:: ASSIGNMENT ::
Reproduce the records below exactly; no pictures.

:: SOURCE MATERIAL ::
____

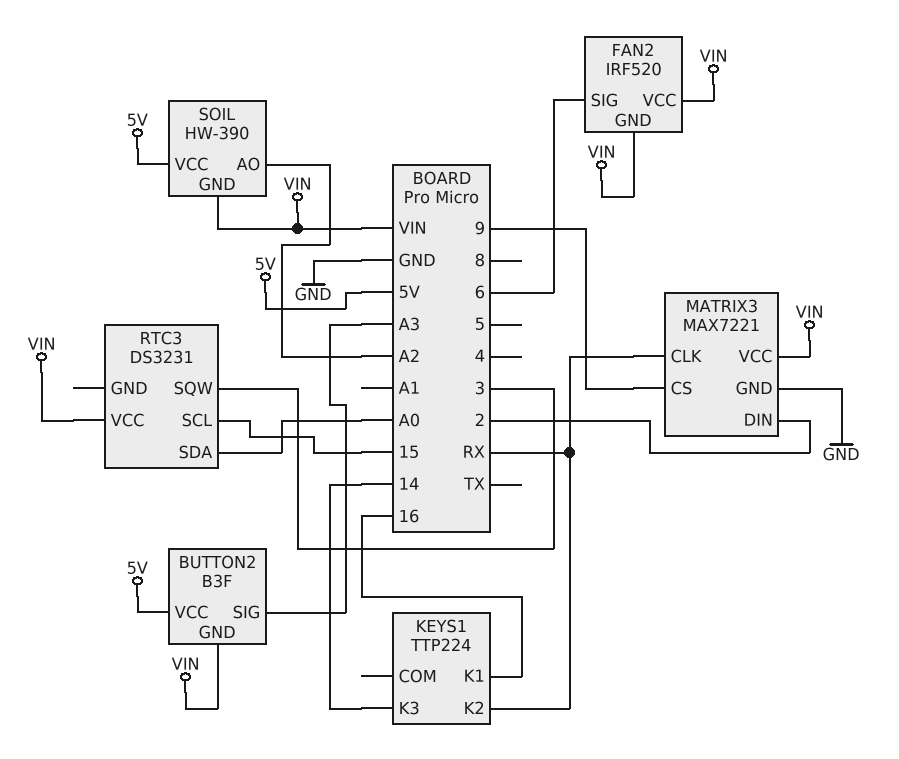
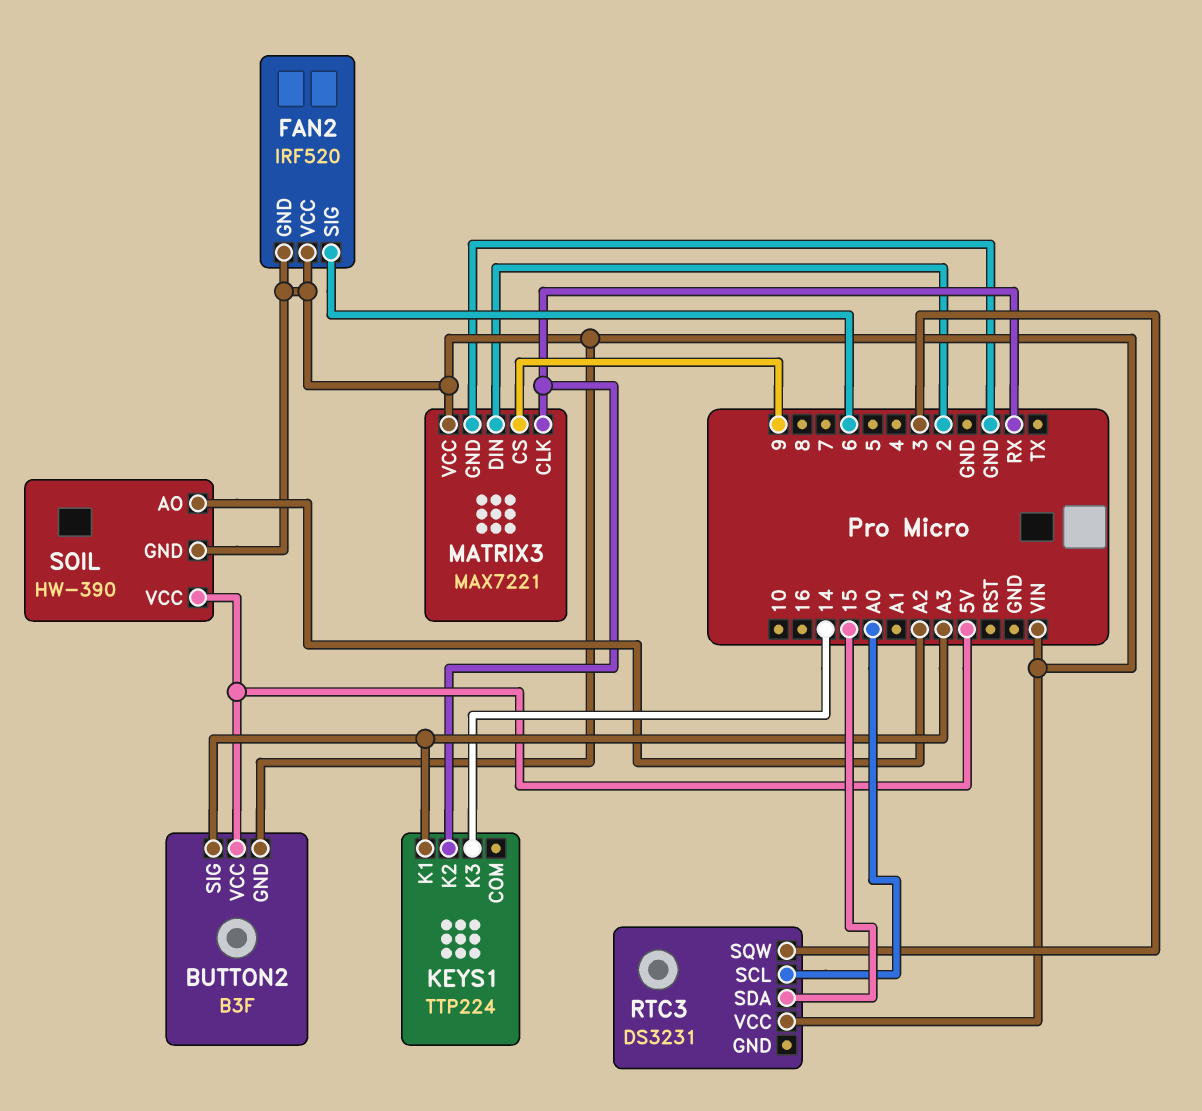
KEYS1 pin K1: 16 -> A3
RTC3 pin SCL: 15 -> A0
RTC3 pin SDA: A0 -> 15

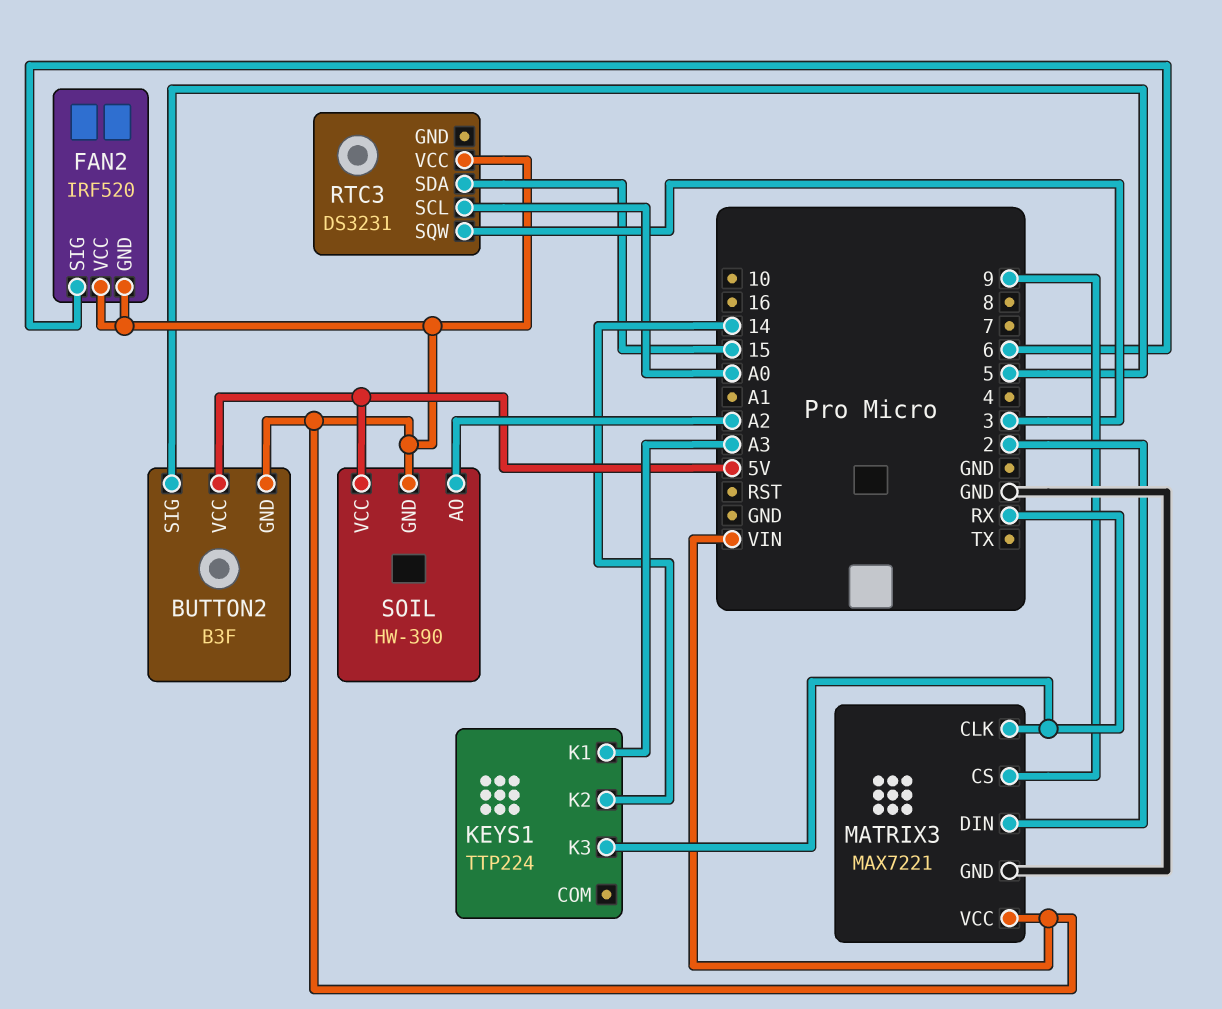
BUTTON2 pin SIG: A3 -> 5
KEYS1 pin K2: RX -> 14
KEYS1 pin K3: 14 -> RX

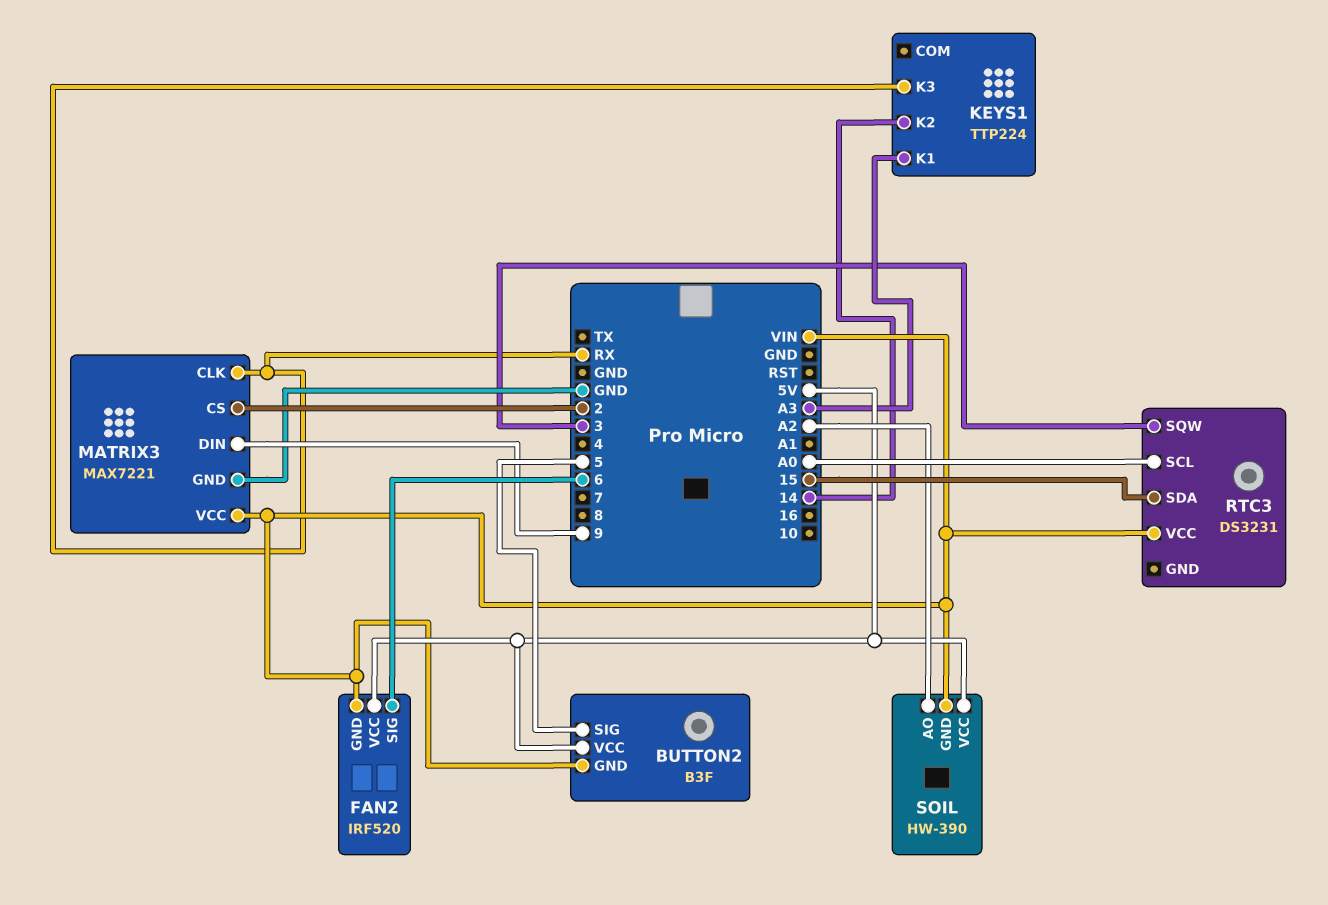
FAN2 pin VCC: VIN -> 5V
MATRIX3 pin CS: 9 -> 2
MATRIX3 pin DIN: 2 -> 9

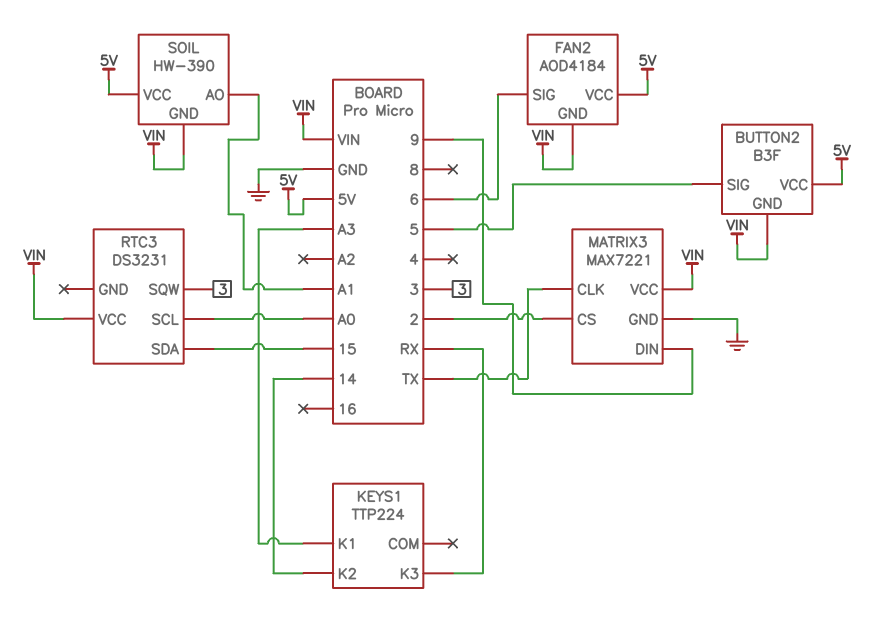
FAN2: IRF520 -> AOD4184
MATRIX3 pin CLK: RX -> TX
SOIL pin AO: A2 -> A1

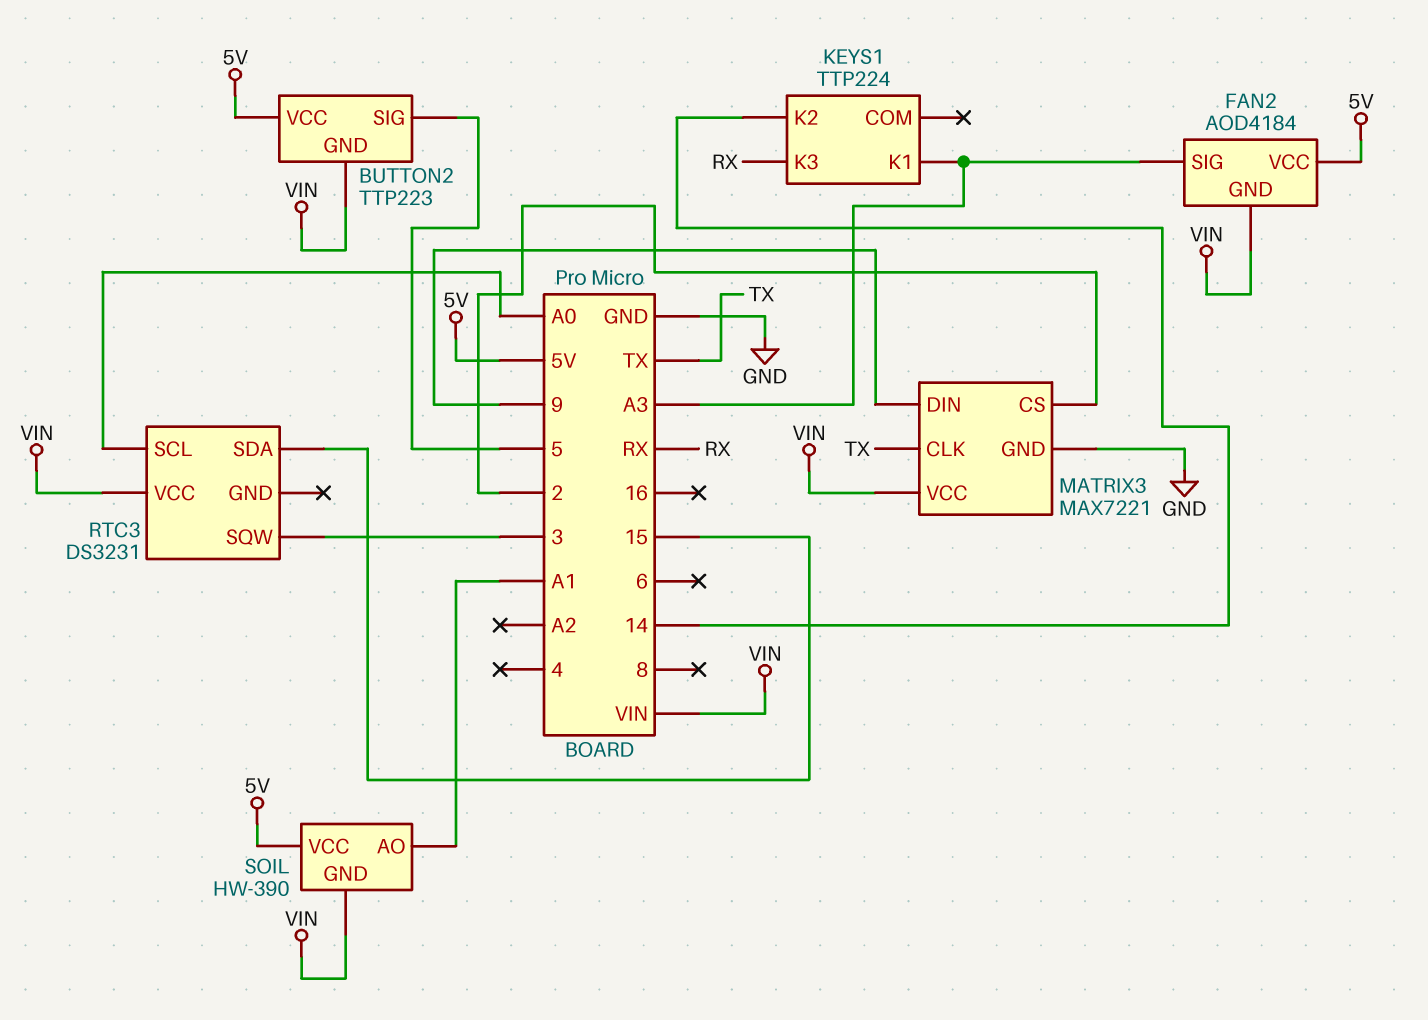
BUTTON2: B3F -> TTP223
FAN2 pin SIG: 6 -> A3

____

:: EXERCISE SOLUTION ::
KEYS1 pin K1: 16 -> A3
RTC3 pin SCL: 15 -> A0
RTC3 pin SDA: A0 -> 15

BUTTON2 pin SIG: A3 -> 5
KEYS1 pin K2: RX -> 14
KEYS1 pin K3: 14 -> RX

FAN2 pin VCC: VIN -> 5V
MATRIX3 pin CS: 9 -> 2
MATRIX3 pin DIN: 2 -> 9

FAN2: IRF520 -> AOD4184
MATRIX3 pin CLK: RX -> TX
SOIL pin AO: A2 -> A1

BUTTON2: B3F -> TTP223
FAN2 pin SIG: 6 -> A3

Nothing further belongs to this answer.